Object matching data
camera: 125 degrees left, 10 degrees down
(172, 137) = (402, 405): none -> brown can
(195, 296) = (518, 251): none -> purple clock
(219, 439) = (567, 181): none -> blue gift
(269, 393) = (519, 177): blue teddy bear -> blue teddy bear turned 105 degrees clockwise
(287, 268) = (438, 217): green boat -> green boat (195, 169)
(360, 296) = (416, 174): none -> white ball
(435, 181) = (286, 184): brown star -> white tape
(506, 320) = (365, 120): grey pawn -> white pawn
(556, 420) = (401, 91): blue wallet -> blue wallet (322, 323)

§ **WORK TO BE COMPLETED**
Nothing in the records should be left out; write all of them out again exactly.

§ **WRITTEN SOLUTION**
camera: 125 degrees left, 10 degrees down
(172, 137) = (402, 405): none -> brown can
(195, 296) = (518, 251): none -> purple clock
(219, 439) = (567, 181): none -> blue gift
(269, 393) = (519, 177): blue teddy bear -> blue teddy bear turned 105 degrees clockwise
(287, 268) = (438, 217): green boat -> green boat (195, 169)
(360, 296) = (416, 174): none -> white ball
(435, 181) = (286, 184): brown star -> white tape
(506, 320) = (365, 120): grey pawn -> white pawn
(556, 420) = (401, 91): blue wallet -> blue wallet (322, 323)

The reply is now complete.